> _Work request_: Set down the data below in full and exactly, minus the pictures.

> _Record excerpts_:
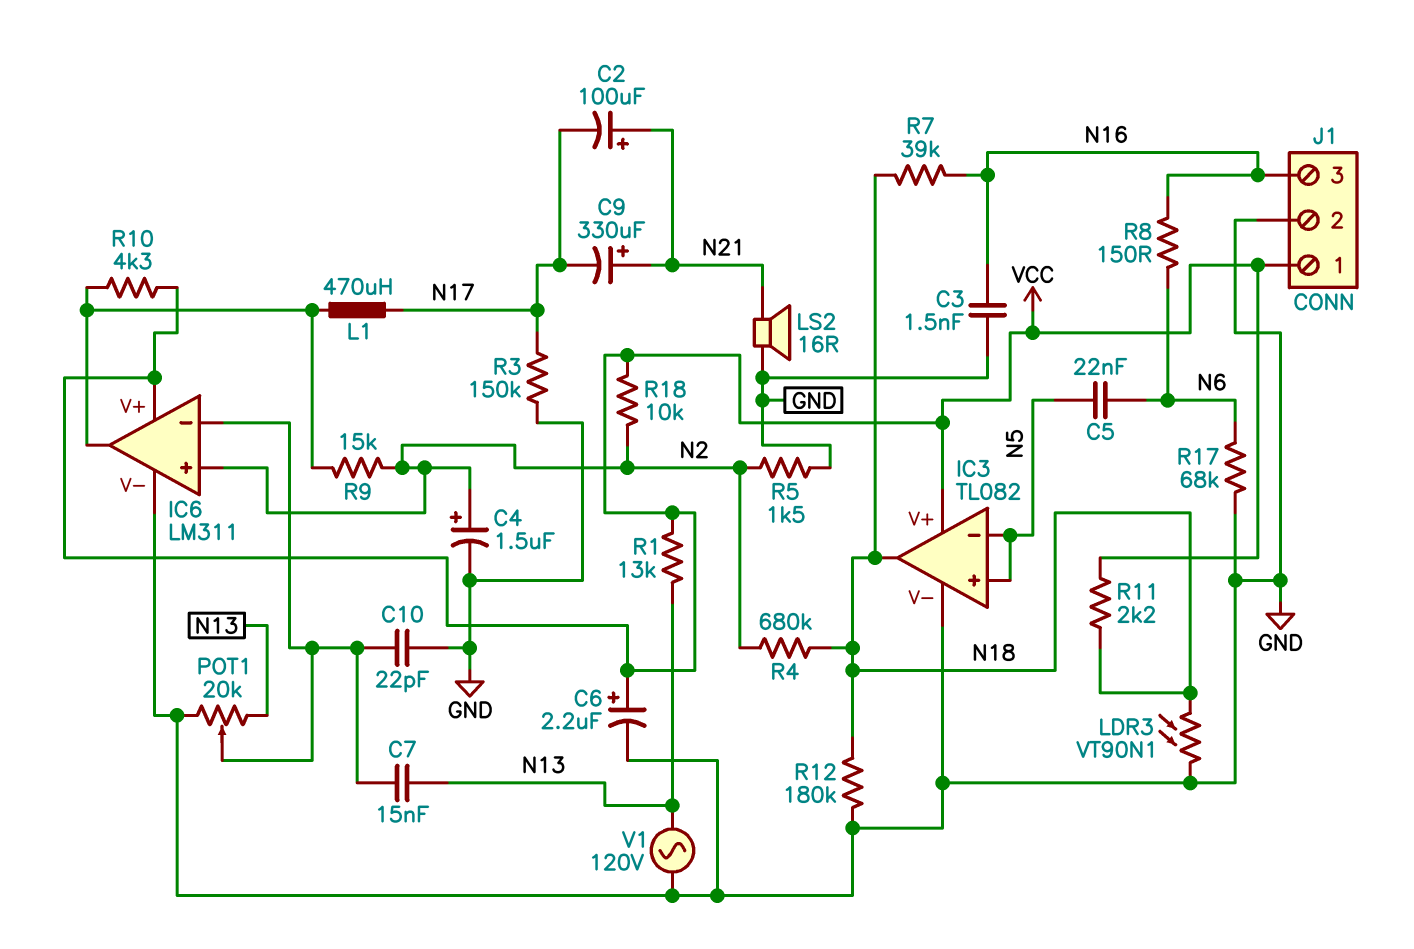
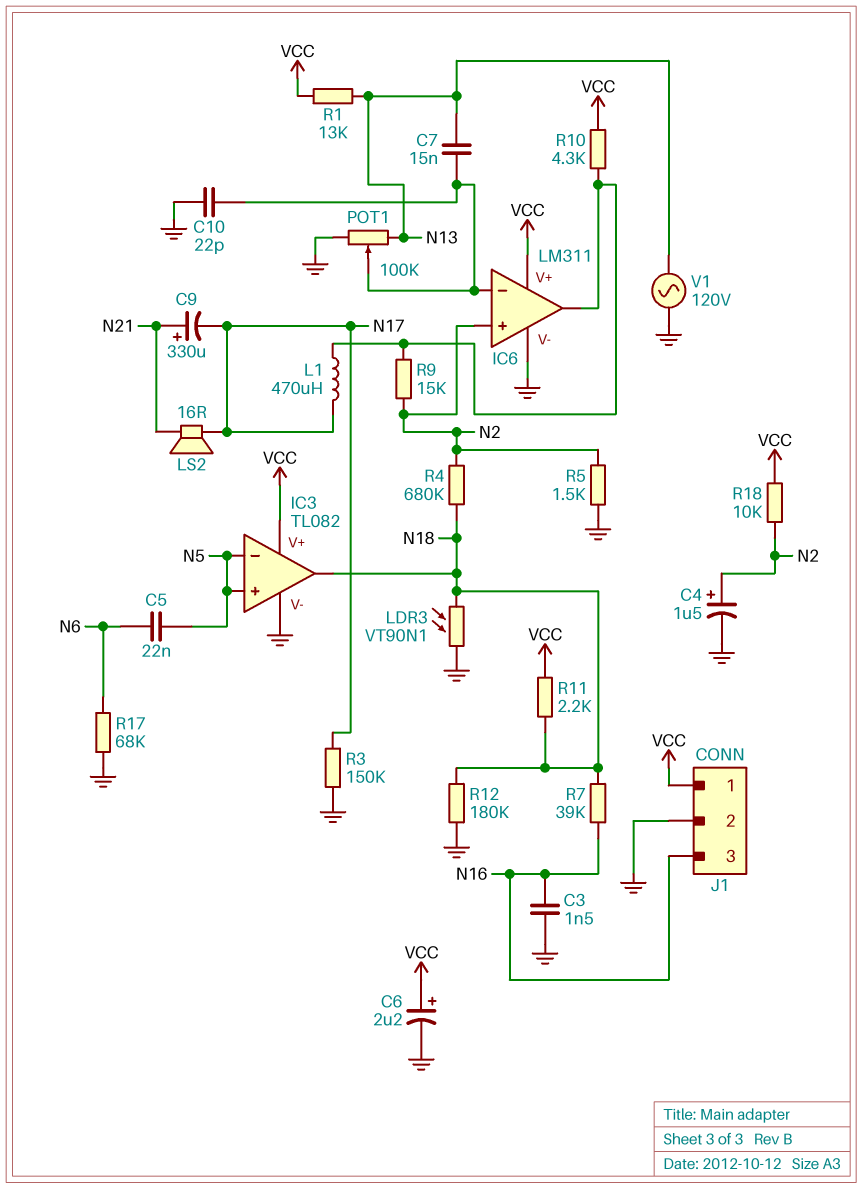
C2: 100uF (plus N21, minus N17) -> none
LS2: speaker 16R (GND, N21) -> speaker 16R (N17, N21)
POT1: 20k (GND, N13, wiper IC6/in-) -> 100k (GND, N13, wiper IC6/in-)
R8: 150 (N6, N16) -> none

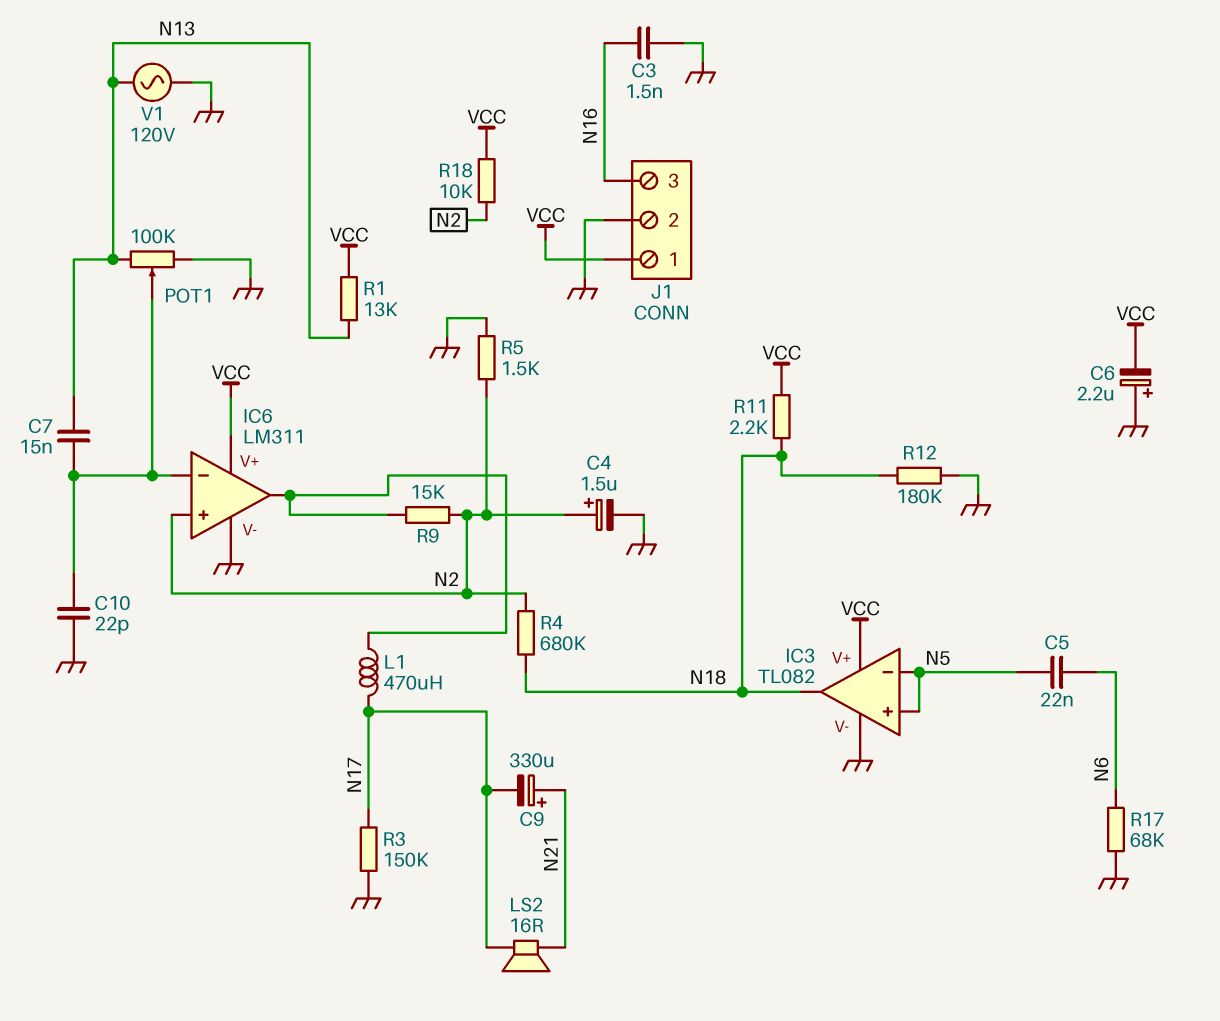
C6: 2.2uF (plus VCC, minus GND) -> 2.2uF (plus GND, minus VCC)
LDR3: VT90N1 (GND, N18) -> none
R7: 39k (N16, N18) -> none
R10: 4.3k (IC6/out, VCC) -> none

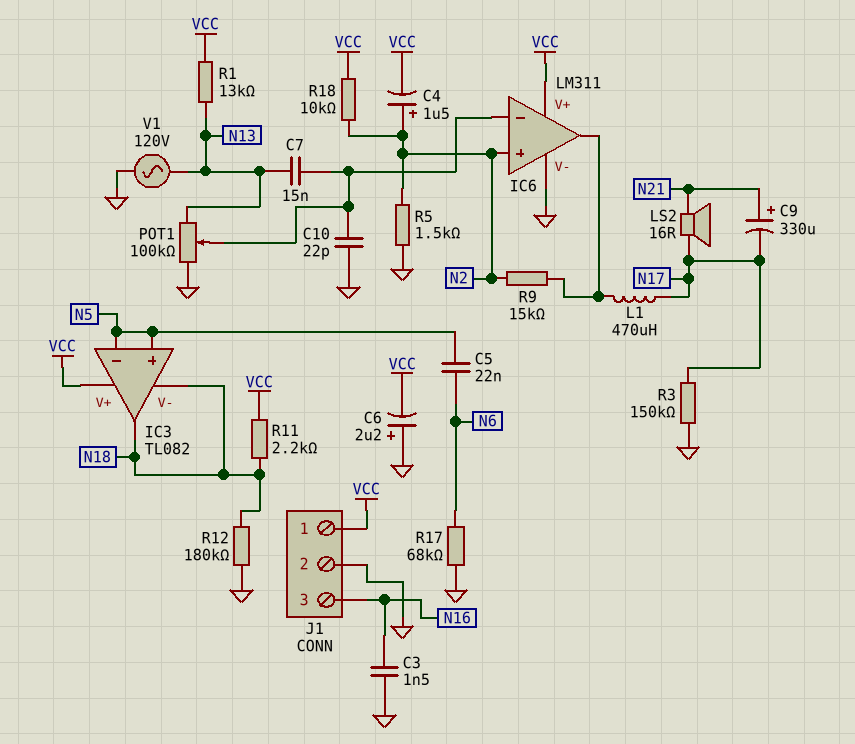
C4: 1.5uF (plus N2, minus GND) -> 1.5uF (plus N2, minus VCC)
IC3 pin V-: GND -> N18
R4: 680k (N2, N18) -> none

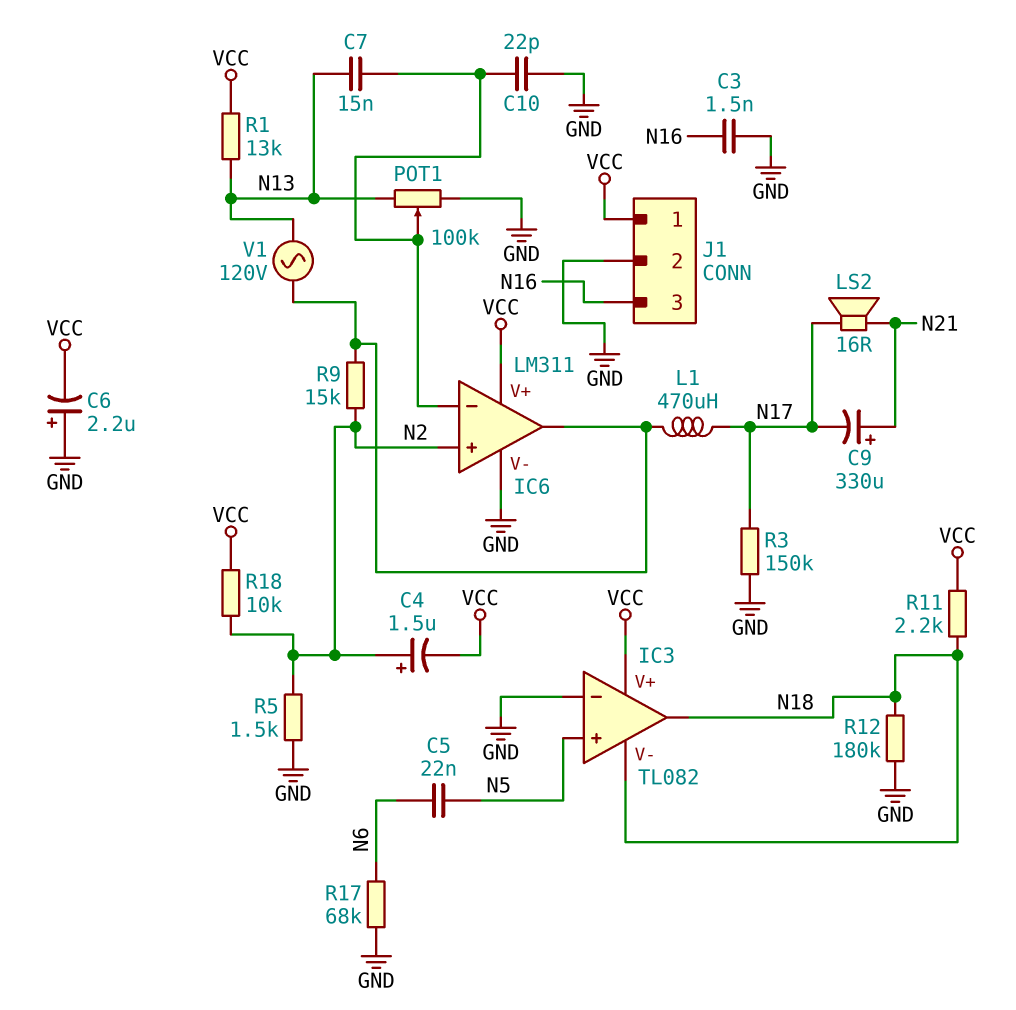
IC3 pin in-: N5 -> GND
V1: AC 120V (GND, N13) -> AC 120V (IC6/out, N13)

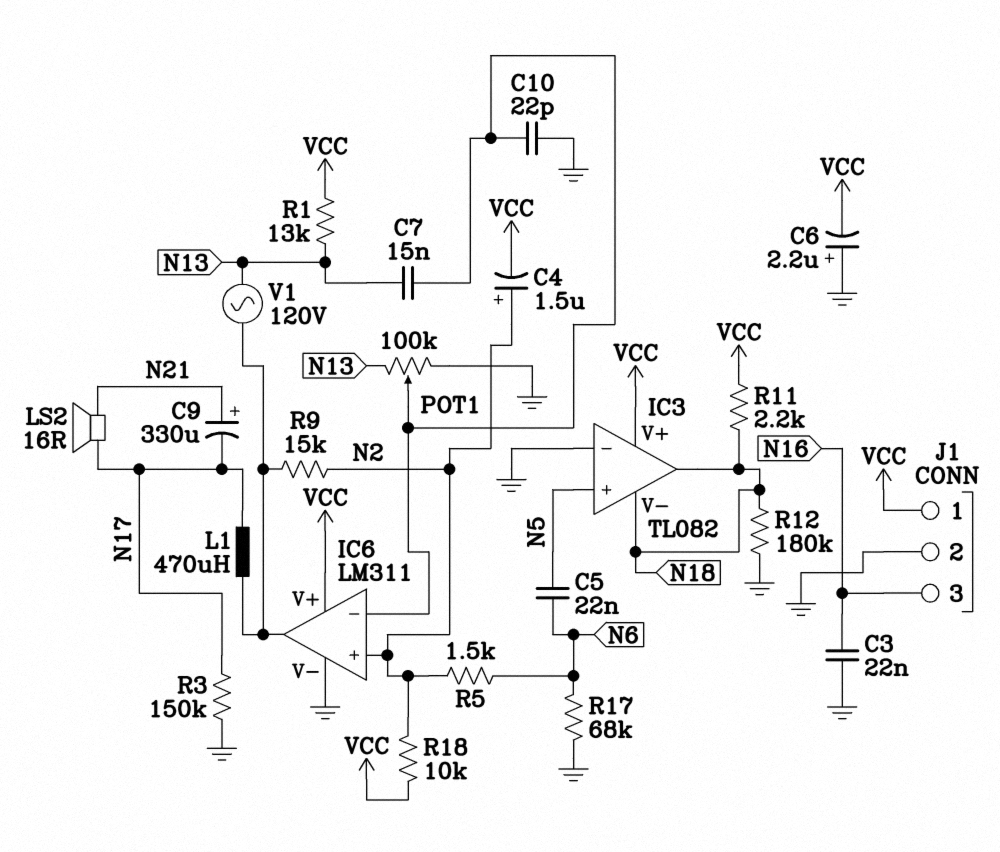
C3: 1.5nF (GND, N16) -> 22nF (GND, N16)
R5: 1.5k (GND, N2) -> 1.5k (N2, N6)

> _Worked solution_:
C2: 100uF (plus N21, minus N17) -> none
LS2: speaker 16R (GND, N21) -> speaker 16R (N17, N21)
POT1: 20k (GND, N13, wiper IC6/in-) -> 100k (GND, N13, wiper IC6/in-)
R8: 150 (N6, N16) -> none

C6: 2.2uF (plus VCC, minus GND) -> 2.2uF (plus GND, minus VCC)
LDR3: VT90N1 (GND, N18) -> none
R7: 39k (N16, N18) -> none
R10: 4.3k (IC6/out, VCC) -> none

C4: 1.5uF (plus N2, minus GND) -> 1.5uF (plus N2, minus VCC)
IC3 pin V-: GND -> N18
R4: 680k (N2, N18) -> none

IC3 pin in-: N5 -> GND
V1: AC 120V (GND, N13) -> AC 120V (IC6/out, N13)

C3: 1.5nF (GND, N16) -> 22nF (GND, N16)
R5: 1.5k (GND, N2) -> 1.5k (N2, N6)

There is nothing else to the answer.